▶ [DIRECTIONS FOR THIS TASK]
Write out, exactly and only, the lines that run from the top of the records to the line with "change=move; old=black pyramid; first_place=900,347;". Include both ends; exclude pictures.

INPUT Start Marker

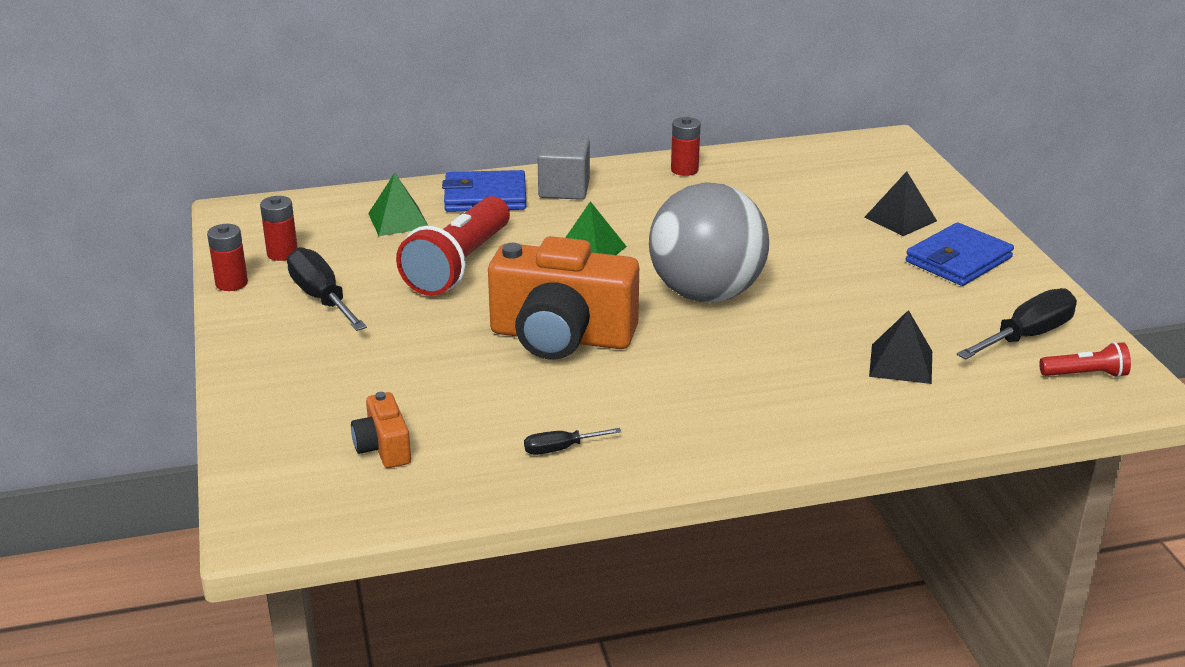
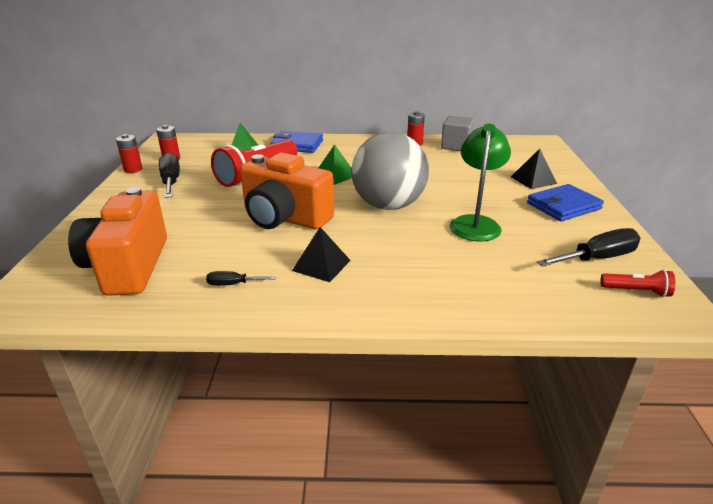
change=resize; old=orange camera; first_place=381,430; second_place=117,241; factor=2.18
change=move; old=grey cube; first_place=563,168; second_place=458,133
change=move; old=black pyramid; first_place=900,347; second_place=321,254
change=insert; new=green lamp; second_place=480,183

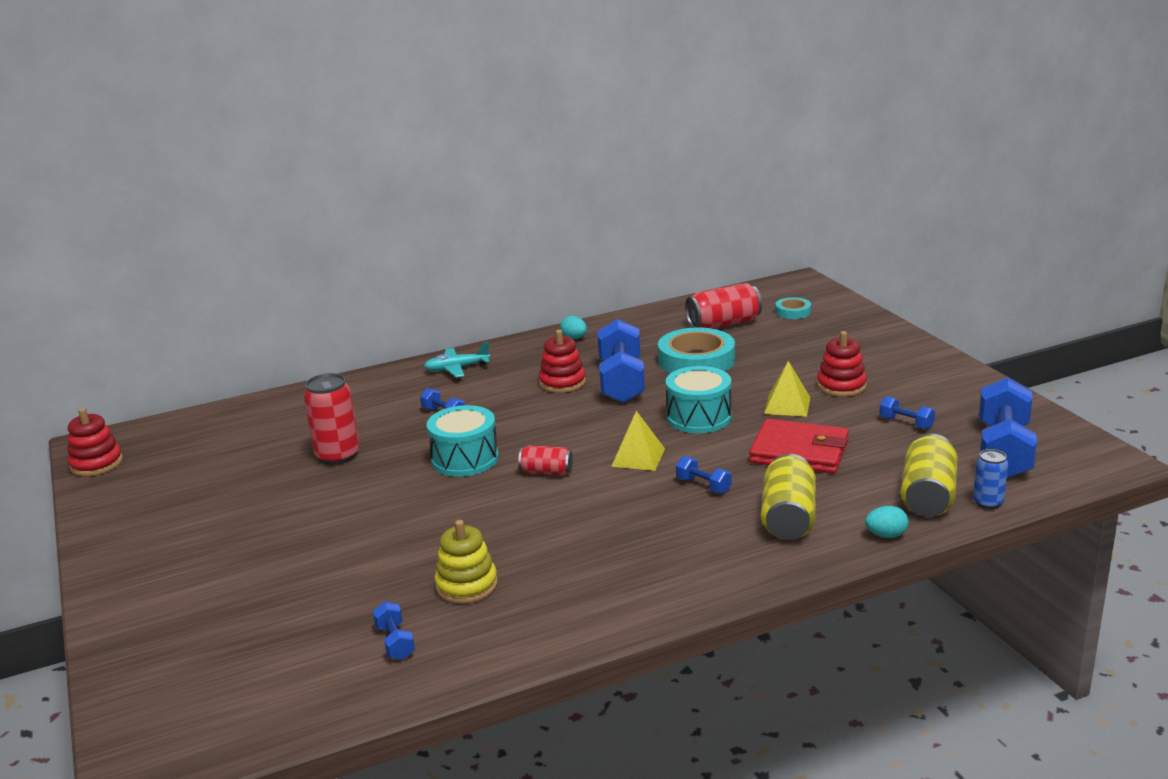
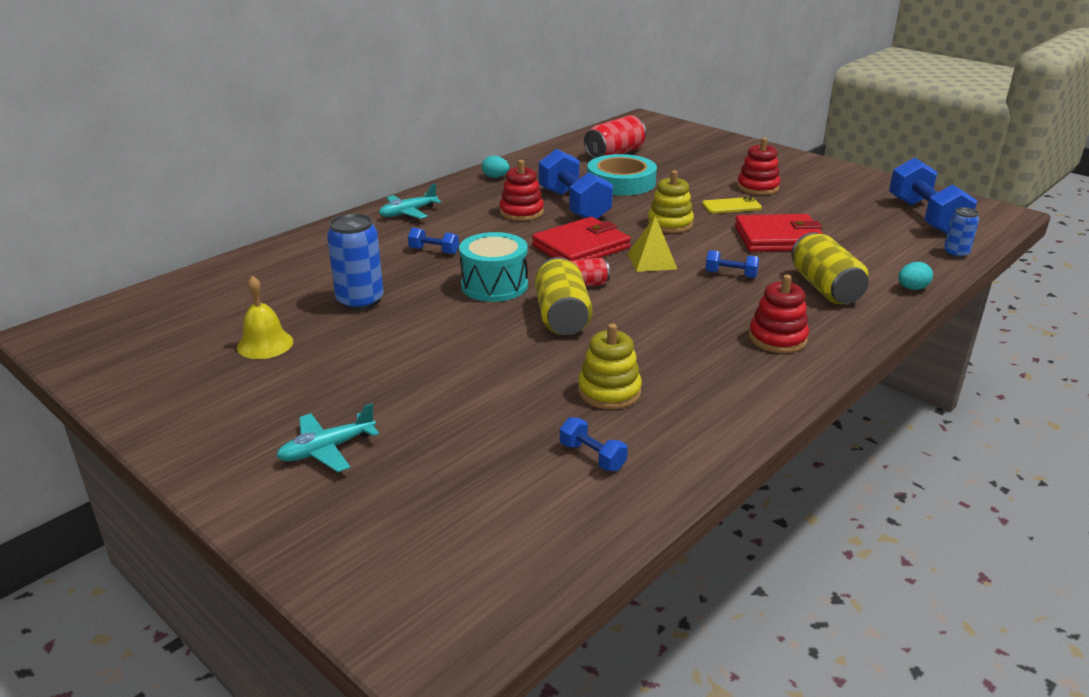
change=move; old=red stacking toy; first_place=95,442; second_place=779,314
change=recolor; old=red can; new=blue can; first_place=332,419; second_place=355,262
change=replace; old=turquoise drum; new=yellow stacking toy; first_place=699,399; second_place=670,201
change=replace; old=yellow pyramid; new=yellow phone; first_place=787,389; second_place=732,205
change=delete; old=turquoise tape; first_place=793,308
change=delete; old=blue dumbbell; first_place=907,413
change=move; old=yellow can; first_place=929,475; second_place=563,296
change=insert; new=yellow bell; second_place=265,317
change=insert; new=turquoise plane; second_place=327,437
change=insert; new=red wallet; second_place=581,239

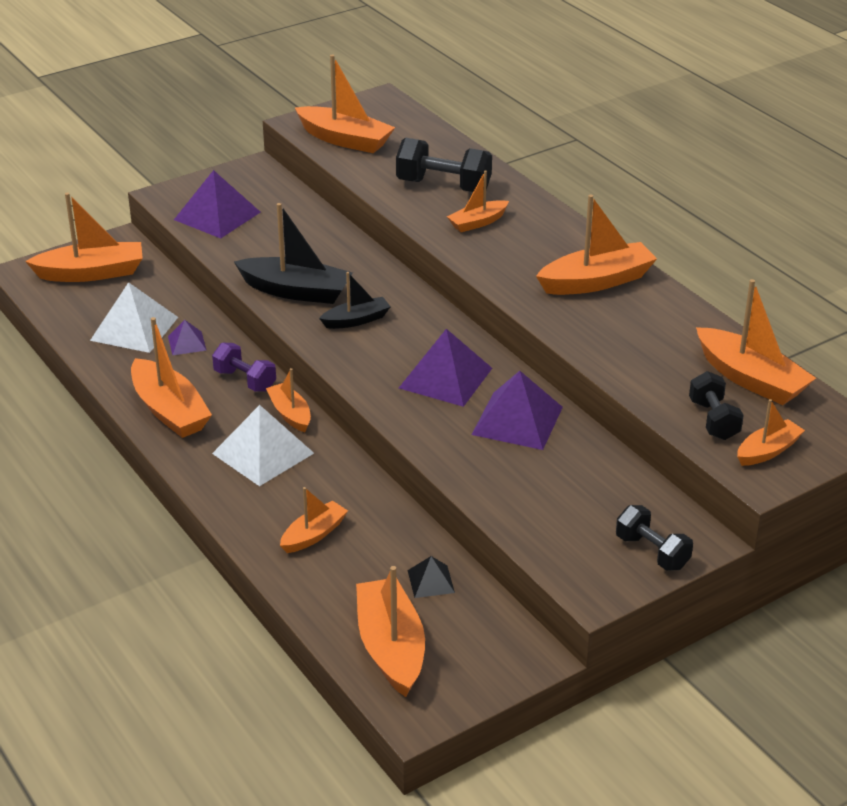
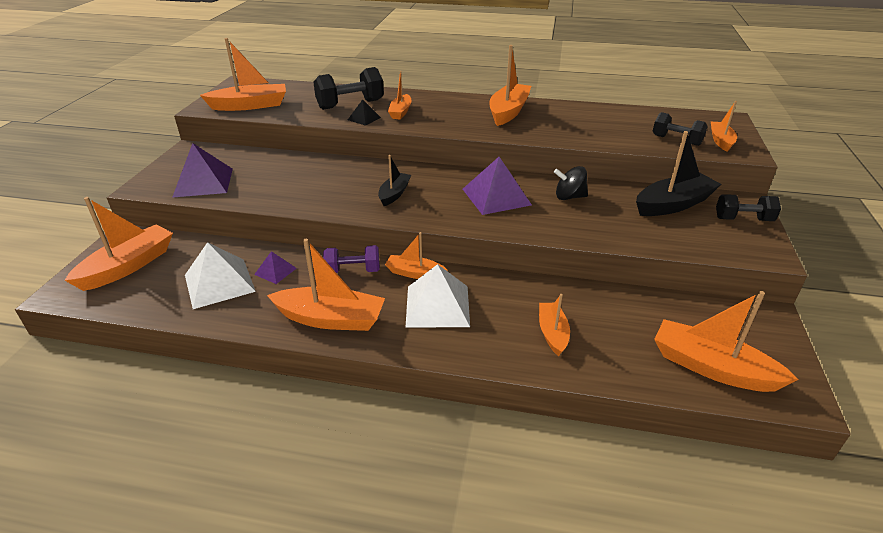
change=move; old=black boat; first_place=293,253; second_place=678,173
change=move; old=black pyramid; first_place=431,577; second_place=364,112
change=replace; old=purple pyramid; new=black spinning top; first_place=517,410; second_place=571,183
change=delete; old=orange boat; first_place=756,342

INPUT End Marker

▶ [RESPONSE]
change=resize; old=orange camera; first_place=381,430; second_place=117,241; factor=2.18
change=move; old=grey cube; first_place=563,168; second_place=458,133
change=move; old=black pyramid; first_place=900,347; second_place=321,254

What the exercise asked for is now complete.